# What is needed
Would you repeat the entries below word for word and omit the pictures?

——————

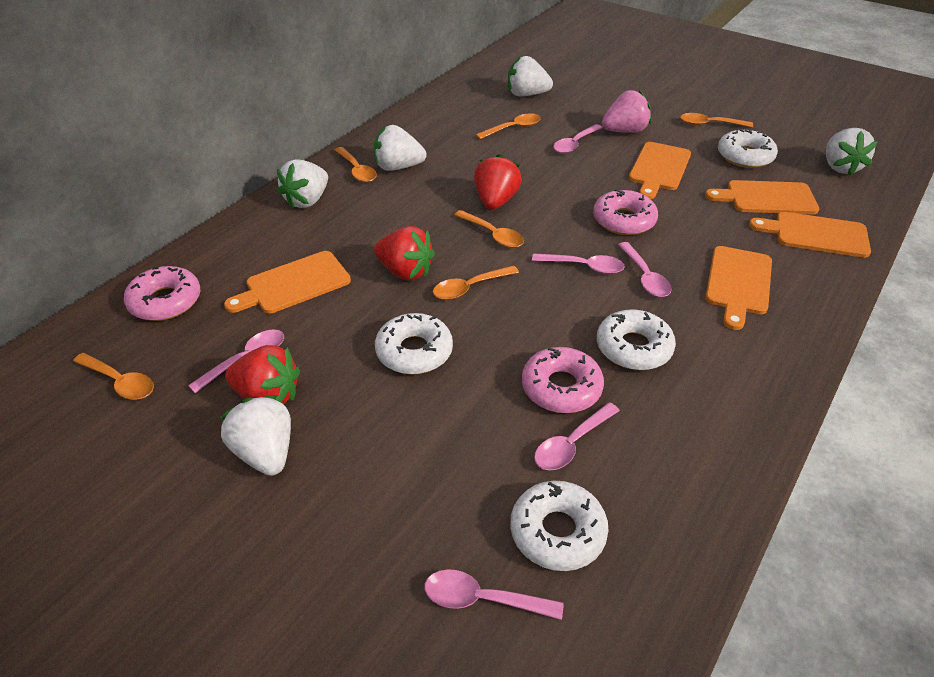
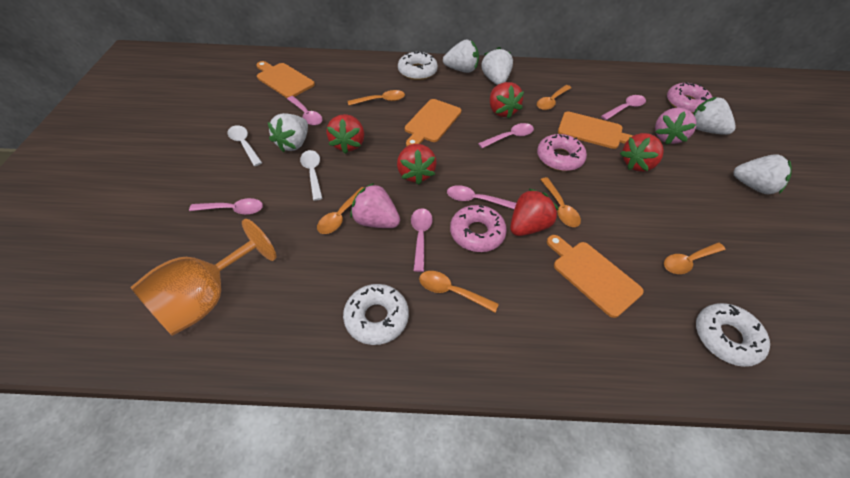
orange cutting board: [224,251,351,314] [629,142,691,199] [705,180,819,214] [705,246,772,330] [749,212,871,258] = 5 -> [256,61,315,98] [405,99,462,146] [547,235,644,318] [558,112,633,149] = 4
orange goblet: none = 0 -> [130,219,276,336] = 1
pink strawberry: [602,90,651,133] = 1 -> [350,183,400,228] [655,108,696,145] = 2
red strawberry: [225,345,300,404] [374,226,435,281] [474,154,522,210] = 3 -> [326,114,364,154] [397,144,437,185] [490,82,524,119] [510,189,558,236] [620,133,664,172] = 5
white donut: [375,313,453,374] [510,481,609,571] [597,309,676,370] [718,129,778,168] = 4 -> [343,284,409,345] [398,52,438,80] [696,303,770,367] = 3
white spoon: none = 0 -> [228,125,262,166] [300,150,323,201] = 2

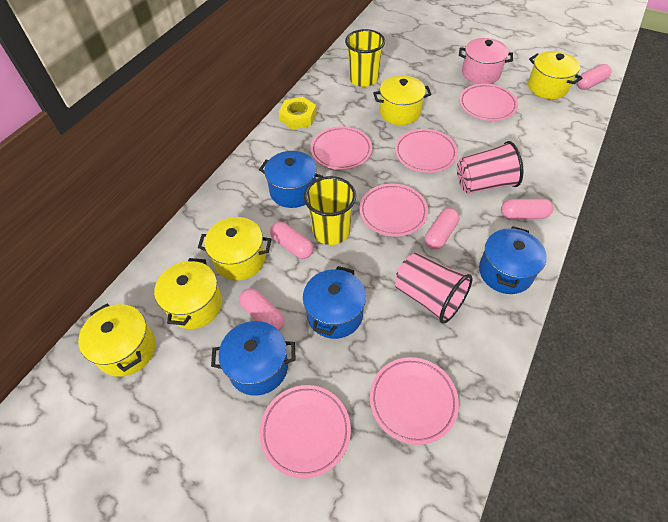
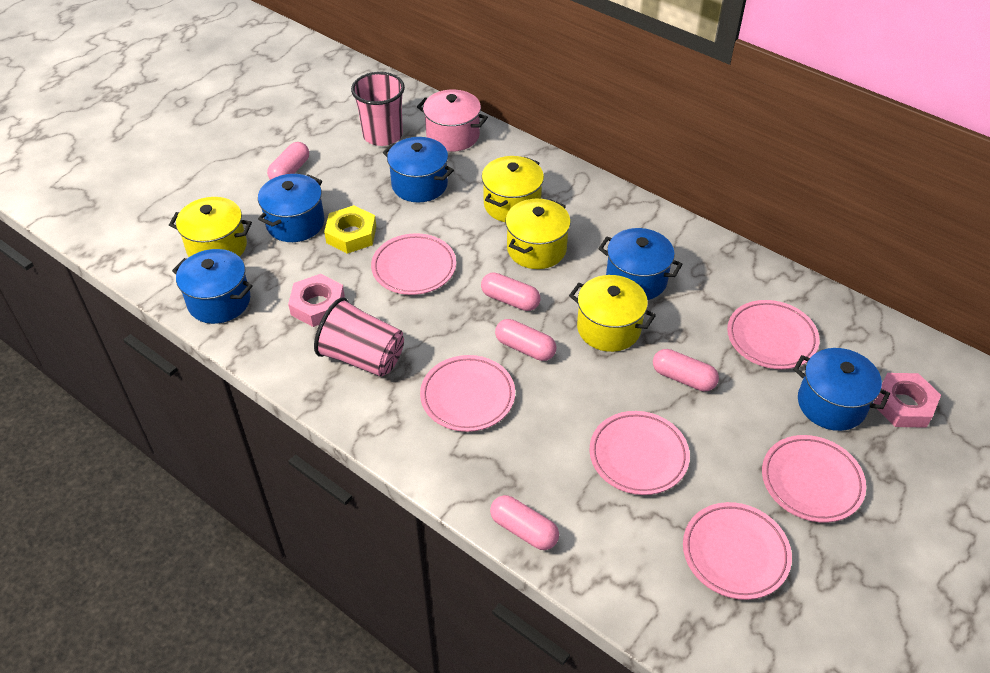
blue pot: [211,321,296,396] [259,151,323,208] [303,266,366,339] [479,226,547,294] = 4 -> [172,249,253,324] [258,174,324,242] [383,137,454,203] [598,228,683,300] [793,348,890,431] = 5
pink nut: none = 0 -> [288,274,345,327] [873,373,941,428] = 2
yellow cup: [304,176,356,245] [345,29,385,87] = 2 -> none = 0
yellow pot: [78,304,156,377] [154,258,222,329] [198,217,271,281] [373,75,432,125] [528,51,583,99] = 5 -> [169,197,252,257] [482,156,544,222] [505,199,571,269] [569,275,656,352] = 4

——————

# Answer to this problem
orange cutting board: [224,251,351,314] [629,142,691,199] [705,180,819,214] [705,246,772,330] [749,212,871,258] = 5 -> [256,61,315,98] [405,99,462,146] [547,235,644,318] [558,112,633,149] = 4
orange goblet: none = 0 -> [130,219,276,336] = 1
pink strawberry: [602,90,651,133] = 1 -> [350,183,400,228] [655,108,696,145] = 2
red strawberry: [225,345,300,404] [374,226,435,281] [474,154,522,210] = 3 -> [326,114,364,154] [397,144,437,185] [490,82,524,119] [510,189,558,236] [620,133,664,172] = 5
white donut: [375,313,453,374] [510,481,609,571] [597,309,676,370] [718,129,778,168] = 4 -> [343,284,409,345] [398,52,438,80] [696,303,770,367] = 3
white spoon: none = 0 -> [228,125,262,166] [300,150,323,201] = 2

blue pot: [211,321,296,396] [259,151,323,208] [303,266,366,339] [479,226,547,294] = 4 -> [172,249,253,324] [258,174,324,242] [383,137,454,203] [598,228,683,300] [793,348,890,431] = 5
pink nut: none = 0 -> [288,274,345,327] [873,373,941,428] = 2
yellow cup: [304,176,356,245] [345,29,385,87] = 2 -> none = 0
yellow pot: [78,304,156,377] [154,258,222,329] [198,217,271,281] [373,75,432,125] [528,51,583,99] = 5 -> [169,197,252,257] [482,156,544,222] [505,199,571,269] [569,275,656,352] = 4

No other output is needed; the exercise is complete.